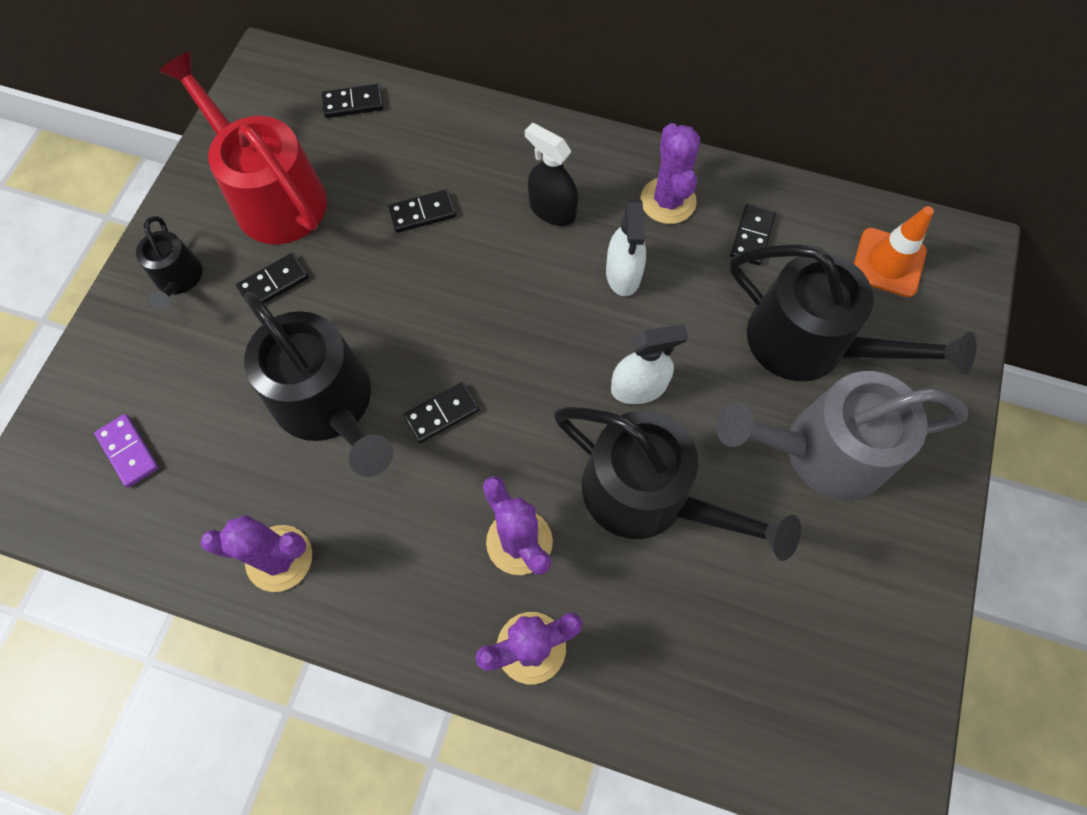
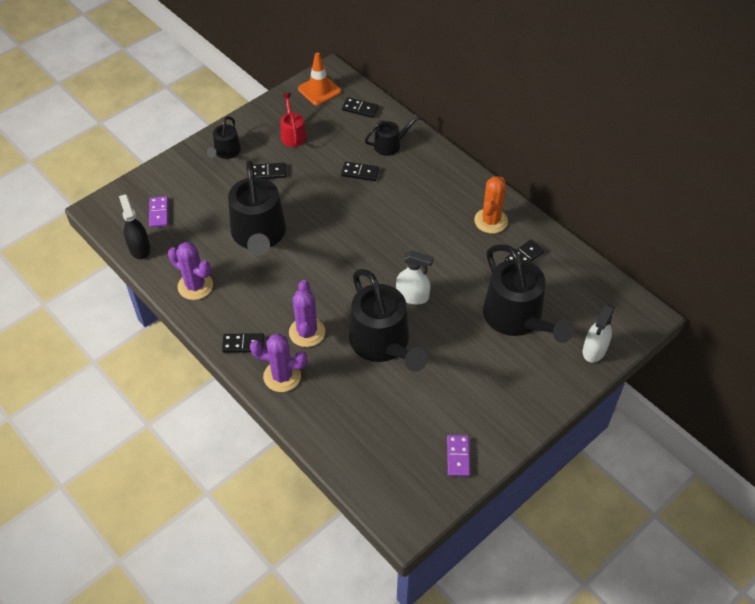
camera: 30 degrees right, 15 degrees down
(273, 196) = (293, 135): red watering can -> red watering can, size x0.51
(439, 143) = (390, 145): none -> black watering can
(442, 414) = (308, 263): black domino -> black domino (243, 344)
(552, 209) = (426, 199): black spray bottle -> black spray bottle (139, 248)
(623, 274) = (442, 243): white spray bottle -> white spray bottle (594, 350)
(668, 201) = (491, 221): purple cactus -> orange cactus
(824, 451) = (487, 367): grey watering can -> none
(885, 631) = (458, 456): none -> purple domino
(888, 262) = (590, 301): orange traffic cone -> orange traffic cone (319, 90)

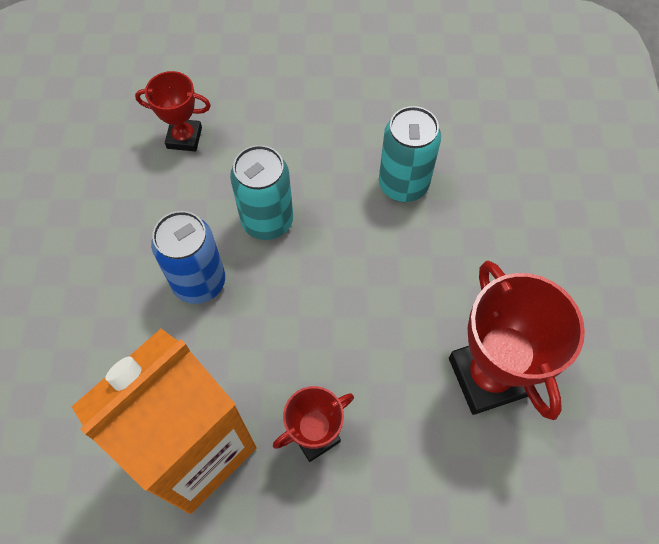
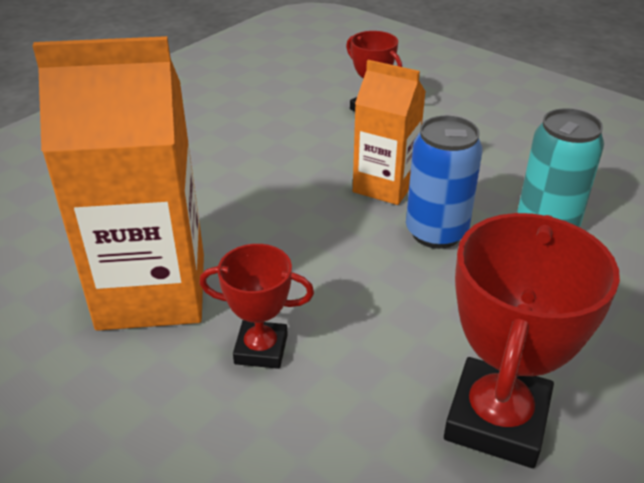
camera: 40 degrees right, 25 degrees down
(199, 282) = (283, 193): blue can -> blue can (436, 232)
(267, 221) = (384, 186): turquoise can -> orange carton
───
* **Problem requirements**
Tell how many lines above contain the word "orange". Give the number alone.

* **Answer**
3